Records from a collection
▼▼▼
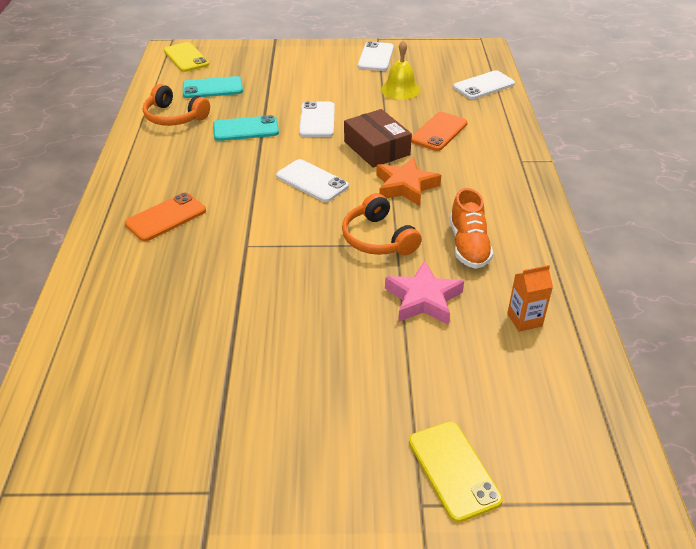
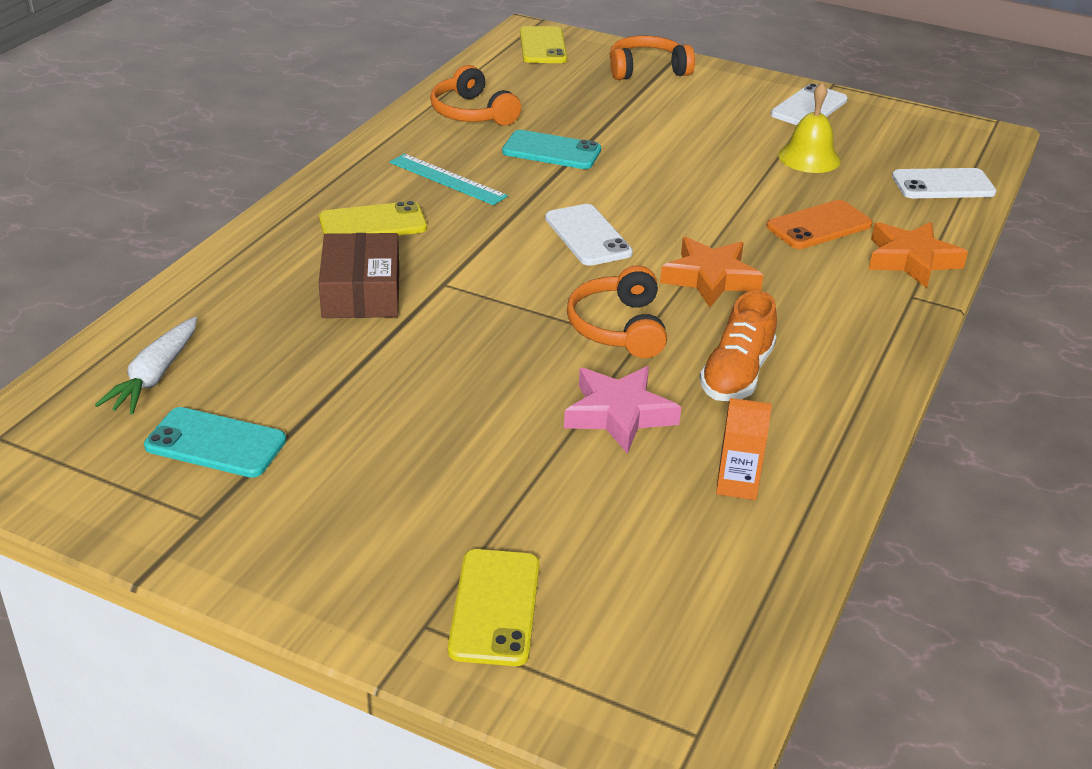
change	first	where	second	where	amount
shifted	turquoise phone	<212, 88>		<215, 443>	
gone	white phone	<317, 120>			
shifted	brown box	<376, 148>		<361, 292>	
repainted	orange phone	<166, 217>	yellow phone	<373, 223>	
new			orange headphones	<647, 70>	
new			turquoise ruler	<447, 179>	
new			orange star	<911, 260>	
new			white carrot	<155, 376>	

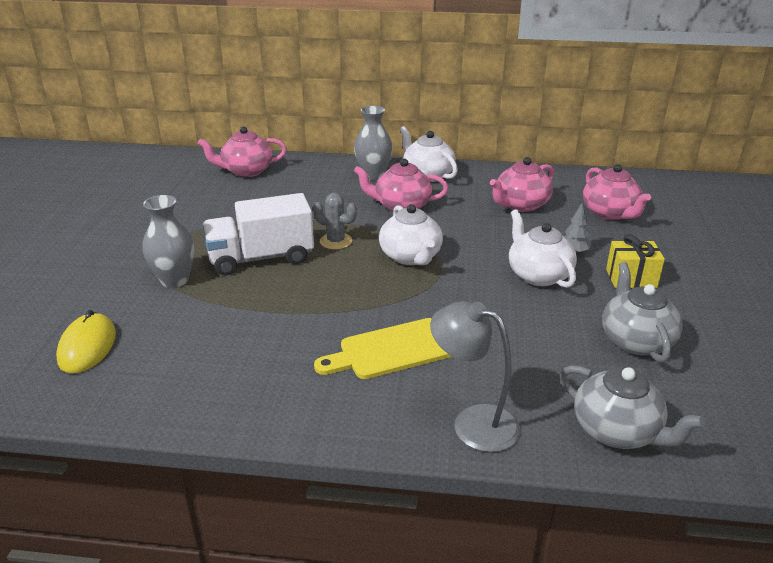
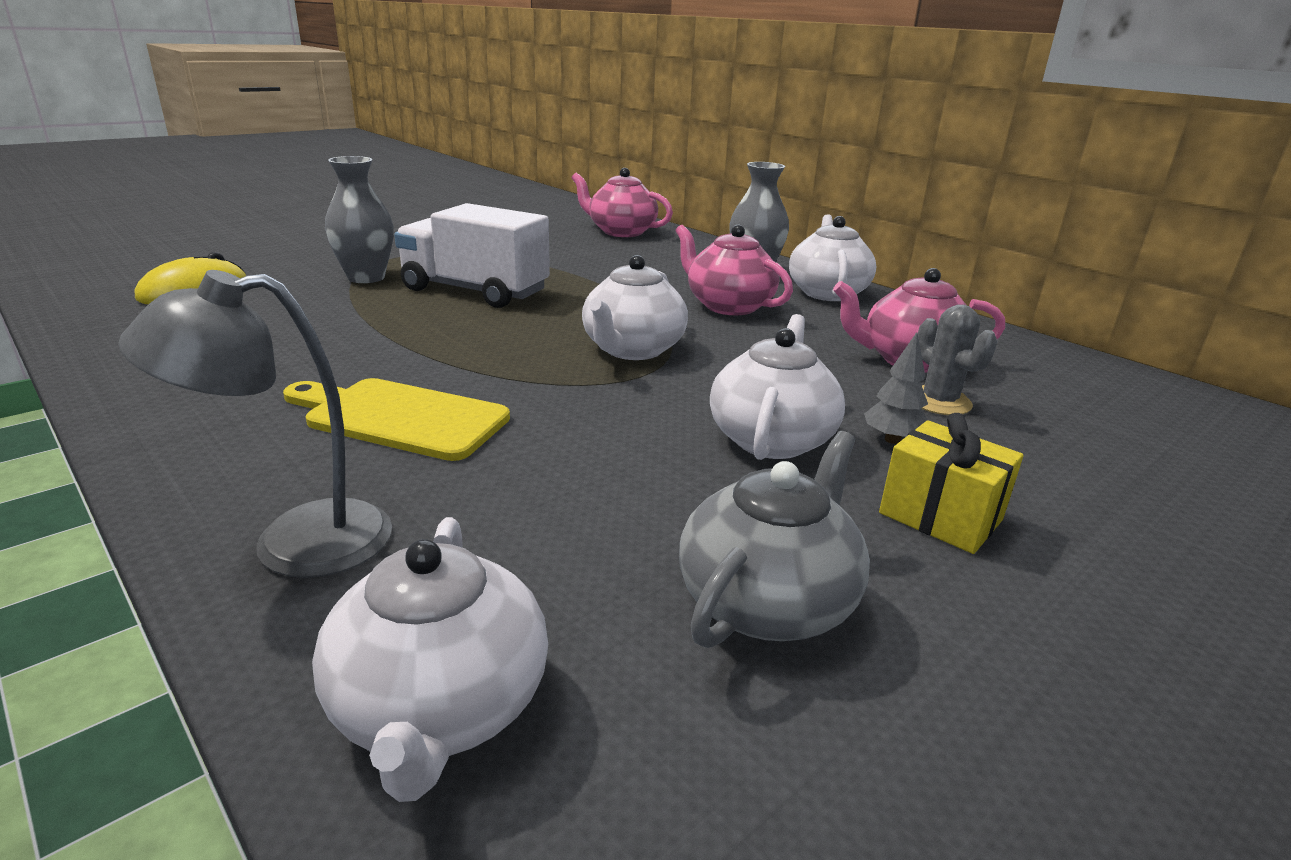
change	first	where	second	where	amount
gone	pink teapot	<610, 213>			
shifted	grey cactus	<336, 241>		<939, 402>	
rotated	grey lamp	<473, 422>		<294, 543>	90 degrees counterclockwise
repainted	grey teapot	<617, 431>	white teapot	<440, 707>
▲▲▲
== To do ==
Among the lines above, count those that include the word "orange". Give only the result.

== Finished exercise ==
3